### TASK STATEMENT
Nothing in the data should change when you return it, but leave the pictures out.

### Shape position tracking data
+++
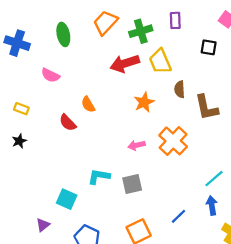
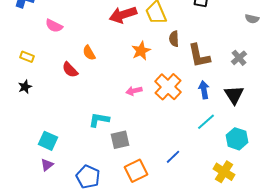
gray square: (132, 184) -> (120, 140), moved
cyan square: (67, 199) -> (48, 141), moved
blue arrow: (212, 206) -> (204, 90), moved

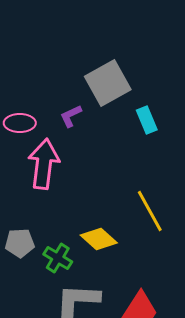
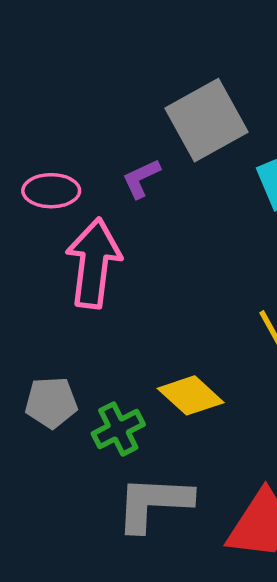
green cross: (58, 258) -> (118, 429), turned 32

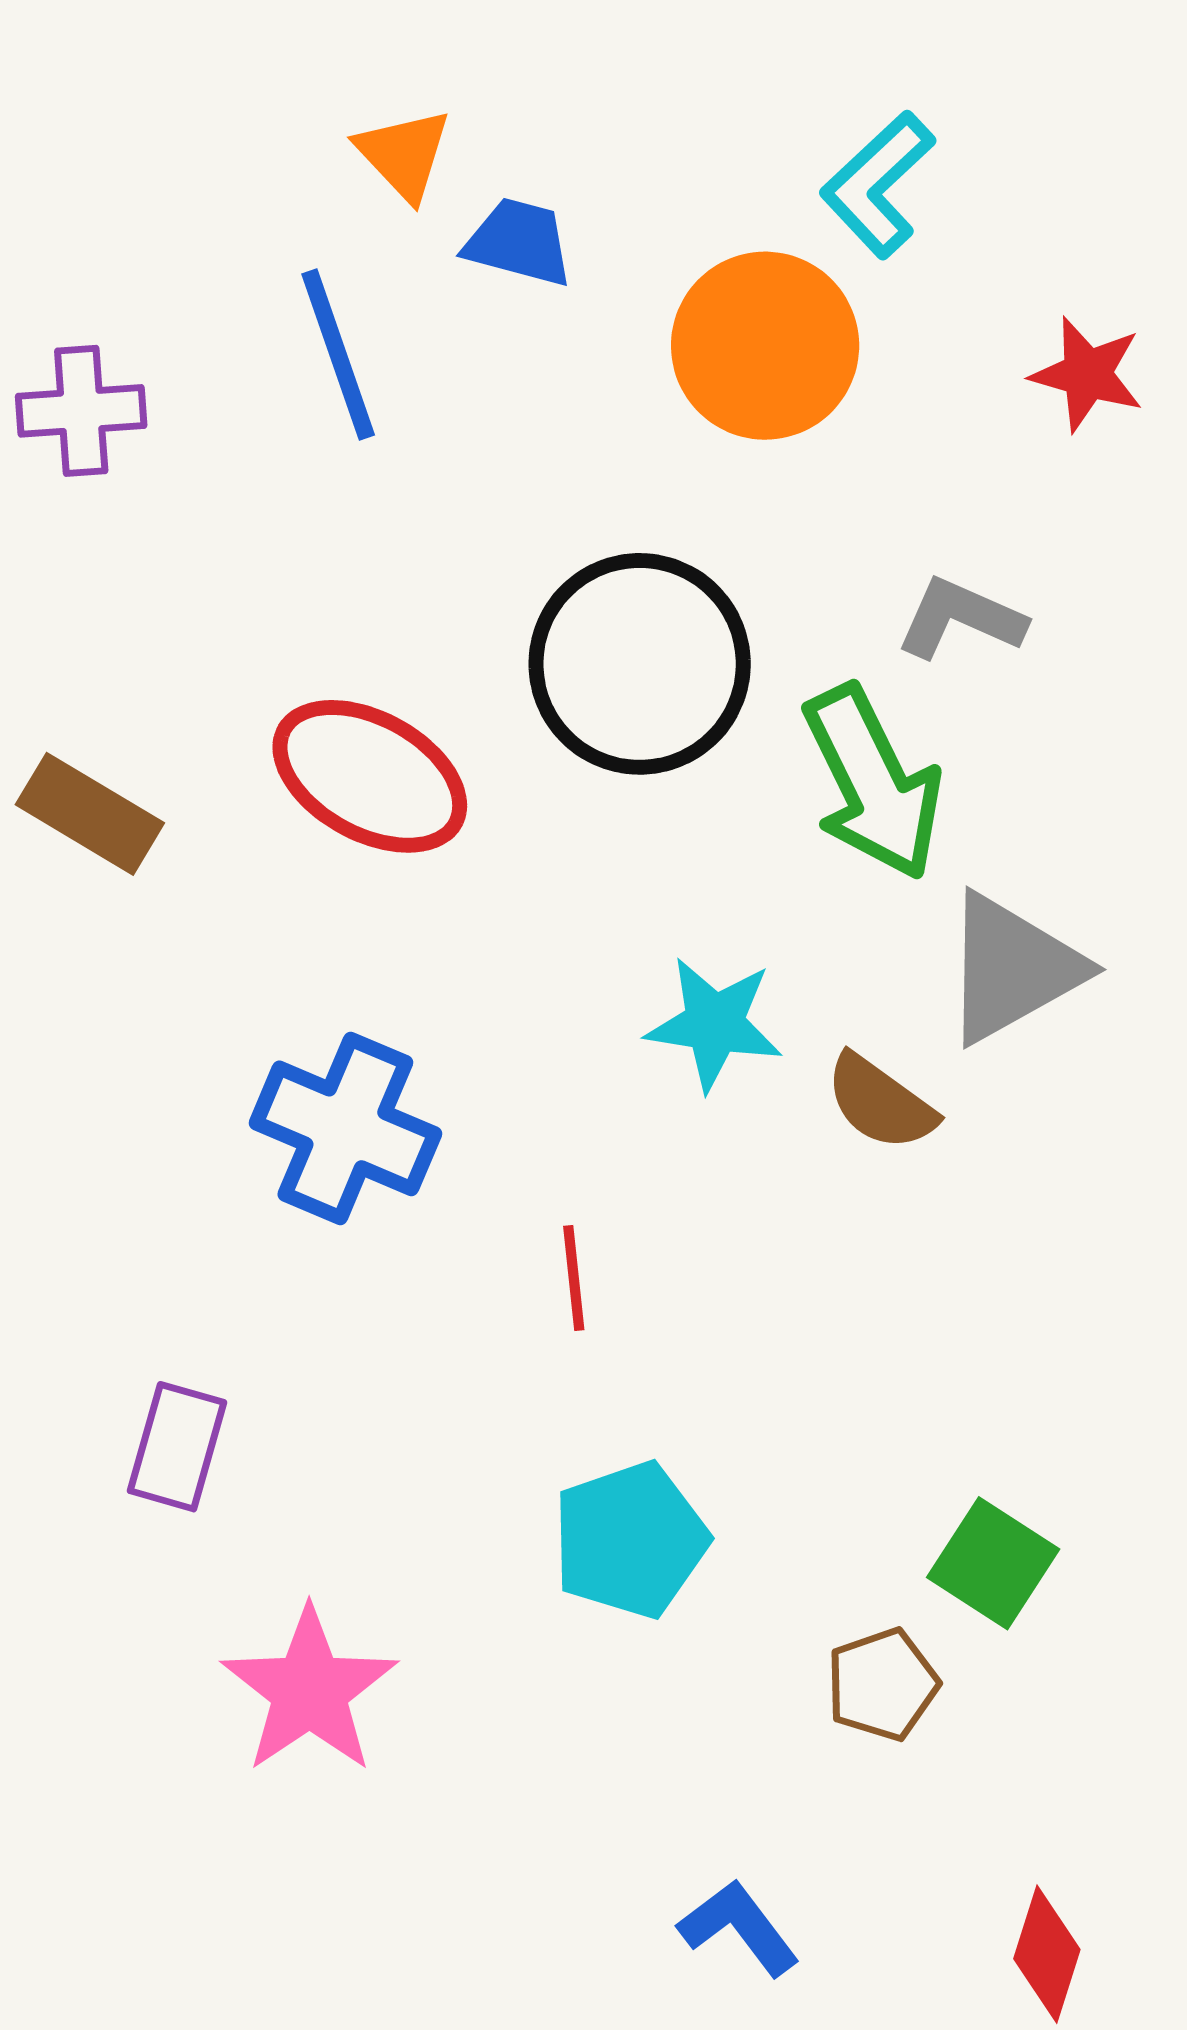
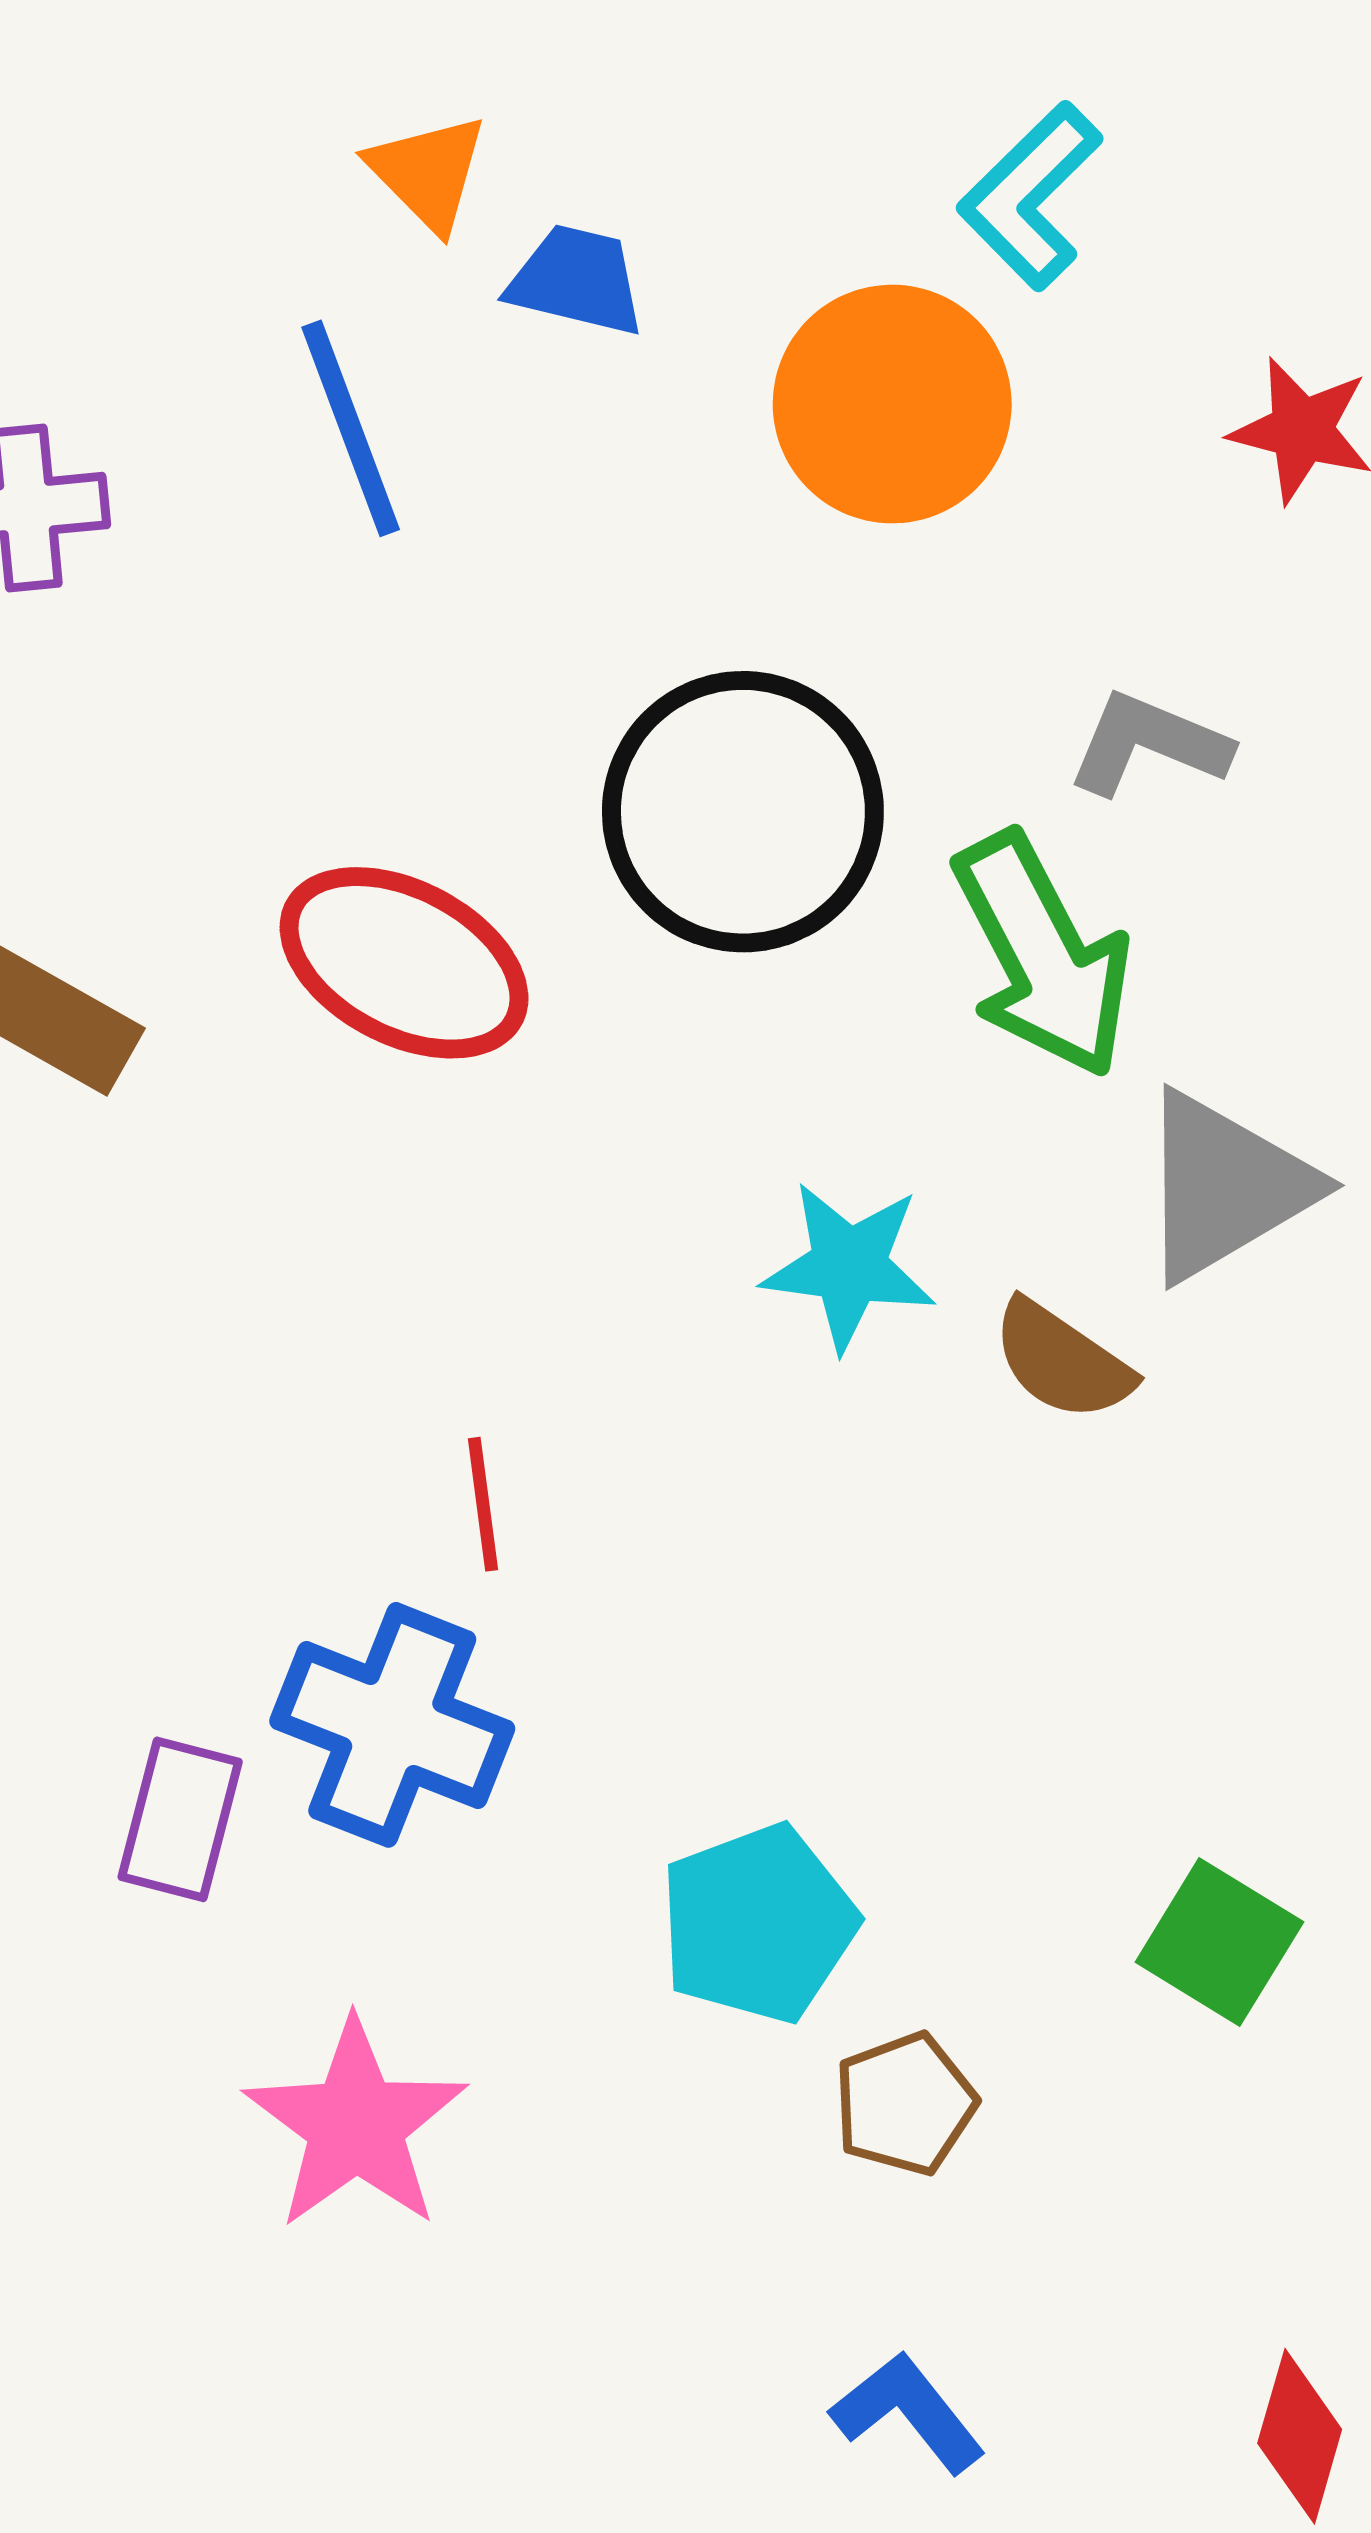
blue cross: (345, 1128) -> (392, 1725), moved
red line: (574, 1278) -> (483, 1504), moved
brown pentagon: (882, 1684) -> (905, 2104), moved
+++
### OUTPUT
gray square: (132, 184) -> (120, 140), moved
cyan square: (67, 199) -> (48, 141), moved
blue arrow: (212, 206) -> (204, 90), moved

green cross: (58, 258) -> (118, 429), turned 32

blue cross: (345, 1128) -> (392, 1725), moved
red line: (574, 1278) -> (483, 1504), moved
brown pentagon: (882, 1684) -> (905, 2104), moved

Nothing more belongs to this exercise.